▸ **Task to carry out**
Everything from the line containing "purple dumbbell: 2 -> 1" through the line containing "yellow nut: 1 -> 0" in the listing below should be copied exactly, and nothing more.

▸ **Supplied information**
▶

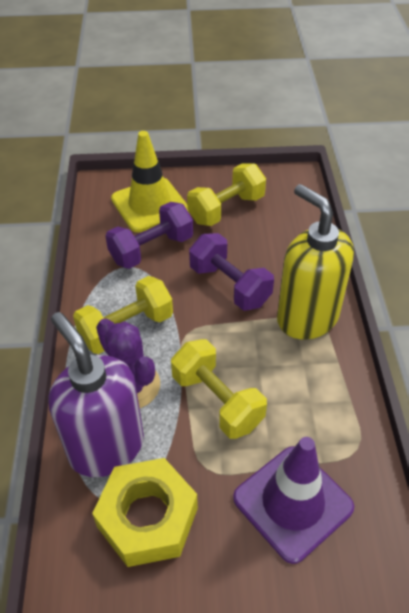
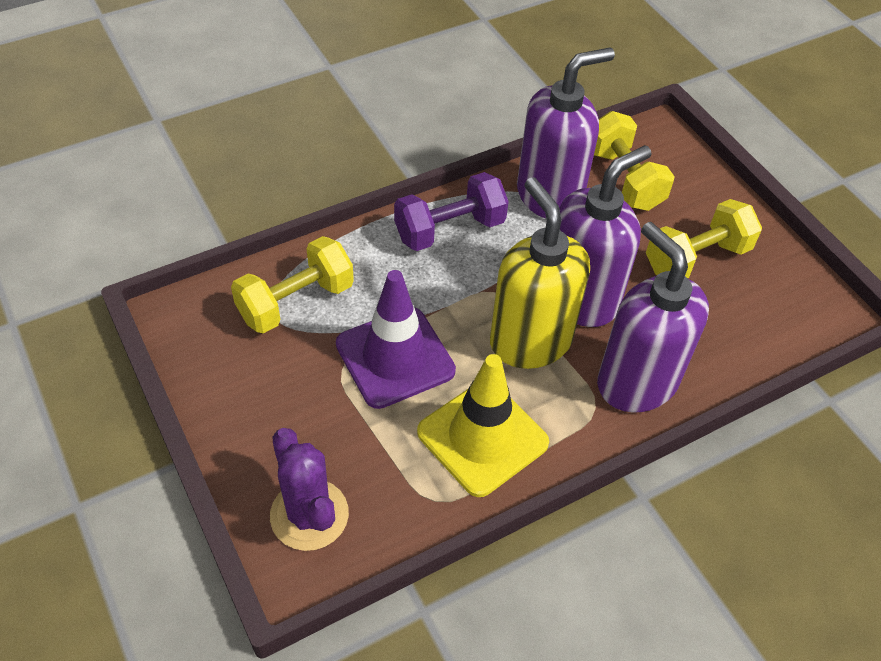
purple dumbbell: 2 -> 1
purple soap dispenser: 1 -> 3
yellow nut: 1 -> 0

◀
▶

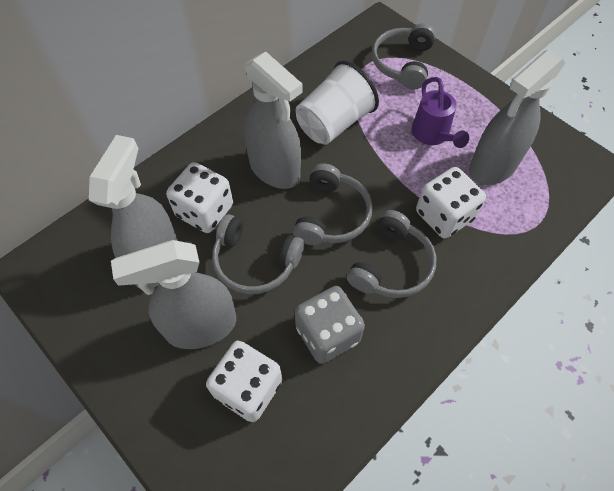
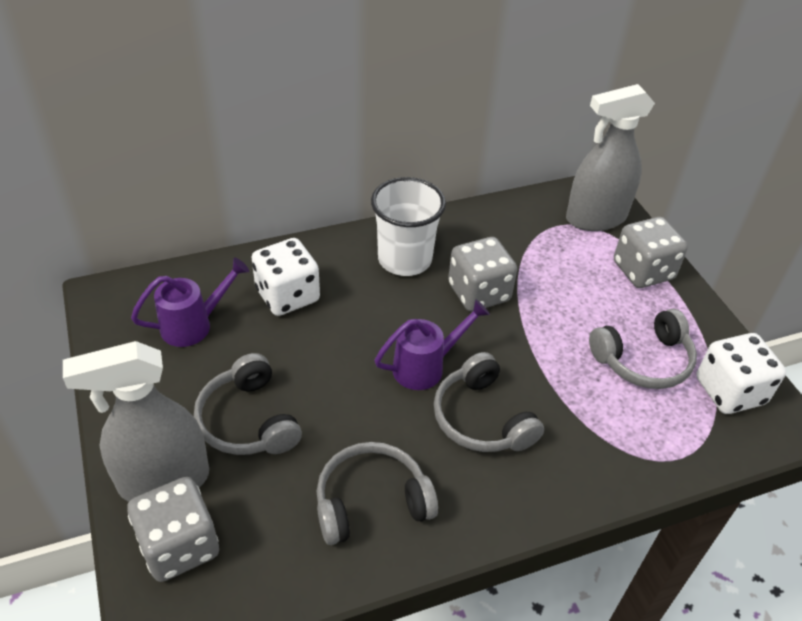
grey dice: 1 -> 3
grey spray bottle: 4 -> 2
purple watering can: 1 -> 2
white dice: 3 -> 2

◀

▸ **Expected output**
purple dumbbell: 2 -> 1
purple soap dispenser: 1 -> 3
yellow nut: 1 -> 0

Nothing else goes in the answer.